(RECORDS SUPPLIED begins)
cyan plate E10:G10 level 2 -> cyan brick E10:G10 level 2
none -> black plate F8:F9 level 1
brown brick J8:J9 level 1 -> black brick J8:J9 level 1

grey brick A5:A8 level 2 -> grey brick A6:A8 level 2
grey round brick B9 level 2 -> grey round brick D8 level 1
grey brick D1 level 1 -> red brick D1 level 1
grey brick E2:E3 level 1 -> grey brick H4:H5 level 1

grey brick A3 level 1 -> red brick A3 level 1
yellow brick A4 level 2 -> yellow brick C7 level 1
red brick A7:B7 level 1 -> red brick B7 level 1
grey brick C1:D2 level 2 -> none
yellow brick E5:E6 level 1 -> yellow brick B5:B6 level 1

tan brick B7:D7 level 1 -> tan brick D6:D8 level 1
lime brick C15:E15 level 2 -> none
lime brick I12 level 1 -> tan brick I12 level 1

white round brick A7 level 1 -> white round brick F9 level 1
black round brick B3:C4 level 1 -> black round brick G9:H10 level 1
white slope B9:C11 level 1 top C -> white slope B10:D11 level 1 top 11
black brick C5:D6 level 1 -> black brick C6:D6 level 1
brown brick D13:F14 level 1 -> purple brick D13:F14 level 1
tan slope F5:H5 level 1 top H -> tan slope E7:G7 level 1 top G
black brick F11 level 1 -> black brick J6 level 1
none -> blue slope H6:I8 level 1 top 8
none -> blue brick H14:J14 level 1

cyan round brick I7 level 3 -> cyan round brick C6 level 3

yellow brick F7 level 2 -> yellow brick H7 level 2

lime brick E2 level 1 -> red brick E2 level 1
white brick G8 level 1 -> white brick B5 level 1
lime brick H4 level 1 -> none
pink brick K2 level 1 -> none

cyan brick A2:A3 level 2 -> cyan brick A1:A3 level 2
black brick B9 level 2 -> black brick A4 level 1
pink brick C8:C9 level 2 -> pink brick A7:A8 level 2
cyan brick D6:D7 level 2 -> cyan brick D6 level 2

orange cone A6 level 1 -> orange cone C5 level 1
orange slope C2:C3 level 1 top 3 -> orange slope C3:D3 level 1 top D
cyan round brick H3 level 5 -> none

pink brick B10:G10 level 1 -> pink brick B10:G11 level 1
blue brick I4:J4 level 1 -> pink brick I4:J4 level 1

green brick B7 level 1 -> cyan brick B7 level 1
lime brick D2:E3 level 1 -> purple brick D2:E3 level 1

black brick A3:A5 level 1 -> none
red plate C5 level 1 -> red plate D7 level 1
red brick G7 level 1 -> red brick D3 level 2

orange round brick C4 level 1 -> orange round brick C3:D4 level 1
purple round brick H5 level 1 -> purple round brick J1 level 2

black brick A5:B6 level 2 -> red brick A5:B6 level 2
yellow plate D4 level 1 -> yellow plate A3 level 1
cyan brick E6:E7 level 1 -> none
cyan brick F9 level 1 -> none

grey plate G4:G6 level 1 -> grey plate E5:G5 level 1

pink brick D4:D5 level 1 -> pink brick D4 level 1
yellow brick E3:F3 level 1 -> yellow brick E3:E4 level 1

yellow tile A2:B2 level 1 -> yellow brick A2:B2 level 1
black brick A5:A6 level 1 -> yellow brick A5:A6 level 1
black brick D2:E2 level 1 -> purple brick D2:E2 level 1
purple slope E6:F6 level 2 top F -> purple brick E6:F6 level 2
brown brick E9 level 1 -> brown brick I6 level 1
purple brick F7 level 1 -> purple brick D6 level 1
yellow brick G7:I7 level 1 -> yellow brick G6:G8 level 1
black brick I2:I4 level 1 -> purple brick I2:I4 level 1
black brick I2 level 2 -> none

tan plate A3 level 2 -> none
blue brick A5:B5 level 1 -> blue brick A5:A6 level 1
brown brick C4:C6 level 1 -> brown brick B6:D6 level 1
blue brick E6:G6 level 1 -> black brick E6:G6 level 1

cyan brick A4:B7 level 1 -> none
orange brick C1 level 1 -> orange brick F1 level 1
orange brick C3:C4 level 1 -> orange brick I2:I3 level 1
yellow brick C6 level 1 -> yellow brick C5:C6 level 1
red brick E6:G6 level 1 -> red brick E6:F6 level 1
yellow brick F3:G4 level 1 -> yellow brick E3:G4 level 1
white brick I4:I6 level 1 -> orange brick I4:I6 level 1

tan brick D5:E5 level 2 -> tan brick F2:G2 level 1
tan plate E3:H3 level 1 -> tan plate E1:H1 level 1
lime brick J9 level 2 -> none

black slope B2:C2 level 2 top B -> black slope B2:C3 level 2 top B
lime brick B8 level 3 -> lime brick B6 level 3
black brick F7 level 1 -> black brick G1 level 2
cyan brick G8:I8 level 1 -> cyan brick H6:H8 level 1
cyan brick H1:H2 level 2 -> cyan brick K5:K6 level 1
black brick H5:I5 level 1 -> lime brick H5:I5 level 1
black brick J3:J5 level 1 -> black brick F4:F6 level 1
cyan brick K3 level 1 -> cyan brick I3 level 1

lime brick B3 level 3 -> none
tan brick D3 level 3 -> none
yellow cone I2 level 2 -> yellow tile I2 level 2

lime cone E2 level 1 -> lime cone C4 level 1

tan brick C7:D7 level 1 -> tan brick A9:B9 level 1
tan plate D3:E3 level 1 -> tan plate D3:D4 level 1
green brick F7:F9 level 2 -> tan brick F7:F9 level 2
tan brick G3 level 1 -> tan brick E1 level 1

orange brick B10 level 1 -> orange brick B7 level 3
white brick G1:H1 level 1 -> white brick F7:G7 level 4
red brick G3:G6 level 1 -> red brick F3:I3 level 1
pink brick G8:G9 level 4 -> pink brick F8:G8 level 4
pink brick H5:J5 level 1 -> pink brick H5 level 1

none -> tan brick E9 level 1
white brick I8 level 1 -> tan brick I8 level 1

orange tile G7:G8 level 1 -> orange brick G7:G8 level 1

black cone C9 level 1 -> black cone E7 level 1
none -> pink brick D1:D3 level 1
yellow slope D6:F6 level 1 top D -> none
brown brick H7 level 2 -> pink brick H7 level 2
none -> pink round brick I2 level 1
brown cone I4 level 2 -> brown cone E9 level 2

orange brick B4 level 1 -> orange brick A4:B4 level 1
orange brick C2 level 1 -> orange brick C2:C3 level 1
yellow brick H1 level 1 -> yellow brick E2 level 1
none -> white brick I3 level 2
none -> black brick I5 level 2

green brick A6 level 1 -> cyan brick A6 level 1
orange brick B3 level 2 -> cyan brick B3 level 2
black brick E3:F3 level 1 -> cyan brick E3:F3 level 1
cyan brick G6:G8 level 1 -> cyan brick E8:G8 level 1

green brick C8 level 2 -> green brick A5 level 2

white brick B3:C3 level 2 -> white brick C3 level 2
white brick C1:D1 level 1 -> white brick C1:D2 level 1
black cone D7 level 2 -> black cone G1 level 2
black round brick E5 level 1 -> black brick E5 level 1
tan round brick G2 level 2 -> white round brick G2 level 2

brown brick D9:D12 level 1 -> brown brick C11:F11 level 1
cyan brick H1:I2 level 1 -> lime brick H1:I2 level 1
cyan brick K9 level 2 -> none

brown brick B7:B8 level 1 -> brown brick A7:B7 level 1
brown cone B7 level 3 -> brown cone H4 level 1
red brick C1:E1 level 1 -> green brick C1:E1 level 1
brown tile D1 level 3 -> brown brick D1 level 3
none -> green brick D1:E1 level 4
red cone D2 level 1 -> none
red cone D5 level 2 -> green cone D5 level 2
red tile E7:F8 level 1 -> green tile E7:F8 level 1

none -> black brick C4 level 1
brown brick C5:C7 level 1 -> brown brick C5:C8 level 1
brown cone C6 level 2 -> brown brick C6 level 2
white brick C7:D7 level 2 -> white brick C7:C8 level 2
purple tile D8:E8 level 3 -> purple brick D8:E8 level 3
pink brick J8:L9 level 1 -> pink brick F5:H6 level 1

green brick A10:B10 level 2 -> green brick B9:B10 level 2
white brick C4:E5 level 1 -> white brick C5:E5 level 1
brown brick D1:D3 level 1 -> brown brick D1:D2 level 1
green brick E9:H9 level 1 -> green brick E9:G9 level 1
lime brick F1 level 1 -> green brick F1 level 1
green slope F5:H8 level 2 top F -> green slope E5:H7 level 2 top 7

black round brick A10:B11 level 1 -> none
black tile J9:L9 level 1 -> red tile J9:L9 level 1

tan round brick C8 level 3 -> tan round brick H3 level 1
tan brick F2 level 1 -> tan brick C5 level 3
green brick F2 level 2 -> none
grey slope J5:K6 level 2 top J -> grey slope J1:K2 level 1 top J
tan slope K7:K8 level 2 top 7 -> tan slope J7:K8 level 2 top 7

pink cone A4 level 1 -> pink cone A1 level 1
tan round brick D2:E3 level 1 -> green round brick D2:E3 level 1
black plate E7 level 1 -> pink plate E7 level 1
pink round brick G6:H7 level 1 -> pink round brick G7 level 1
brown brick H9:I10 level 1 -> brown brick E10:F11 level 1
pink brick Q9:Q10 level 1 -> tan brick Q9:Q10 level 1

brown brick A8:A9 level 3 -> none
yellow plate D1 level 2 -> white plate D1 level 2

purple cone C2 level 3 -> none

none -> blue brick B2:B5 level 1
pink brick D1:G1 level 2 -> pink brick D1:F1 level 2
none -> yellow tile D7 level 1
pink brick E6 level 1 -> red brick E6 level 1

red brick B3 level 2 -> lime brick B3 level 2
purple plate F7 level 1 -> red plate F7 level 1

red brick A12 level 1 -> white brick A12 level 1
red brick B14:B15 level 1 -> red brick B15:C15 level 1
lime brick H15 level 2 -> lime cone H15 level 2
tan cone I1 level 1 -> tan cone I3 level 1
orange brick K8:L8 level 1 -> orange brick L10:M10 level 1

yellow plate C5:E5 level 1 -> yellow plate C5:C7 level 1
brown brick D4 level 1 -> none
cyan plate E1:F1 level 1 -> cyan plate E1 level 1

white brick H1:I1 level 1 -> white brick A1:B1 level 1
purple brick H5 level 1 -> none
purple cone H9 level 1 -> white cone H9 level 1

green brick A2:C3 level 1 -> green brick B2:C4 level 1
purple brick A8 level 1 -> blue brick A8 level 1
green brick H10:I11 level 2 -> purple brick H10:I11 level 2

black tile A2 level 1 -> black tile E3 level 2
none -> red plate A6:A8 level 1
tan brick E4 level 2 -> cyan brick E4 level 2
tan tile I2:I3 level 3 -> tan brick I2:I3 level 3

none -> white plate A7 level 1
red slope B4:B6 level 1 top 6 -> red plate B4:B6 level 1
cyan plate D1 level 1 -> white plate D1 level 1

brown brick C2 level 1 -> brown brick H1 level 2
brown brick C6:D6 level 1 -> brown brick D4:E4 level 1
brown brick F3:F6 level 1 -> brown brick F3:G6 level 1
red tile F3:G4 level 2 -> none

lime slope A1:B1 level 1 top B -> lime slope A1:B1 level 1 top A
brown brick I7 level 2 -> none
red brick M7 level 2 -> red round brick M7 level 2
(RECORDS SUPPLIED ends)
*ASSIGNED TASK*
Your answer should be the lines above from the one containing "none -> black brick I5 level 2" through the one containing "green brick C8", copied exactly and with both ends kept.

*RESPONSE FOR THIS EXERCISE*
none -> black brick I5 level 2

green brick A6 level 1 -> cyan brick A6 level 1
orange brick B3 level 2 -> cyan brick B3 level 2
black brick E3:F3 level 1 -> cyan brick E3:F3 level 1
cyan brick G6:G8 level 1 -> cyan brick E8:G8 level 1

green brick C8 level 2 -> green brick A5 level 2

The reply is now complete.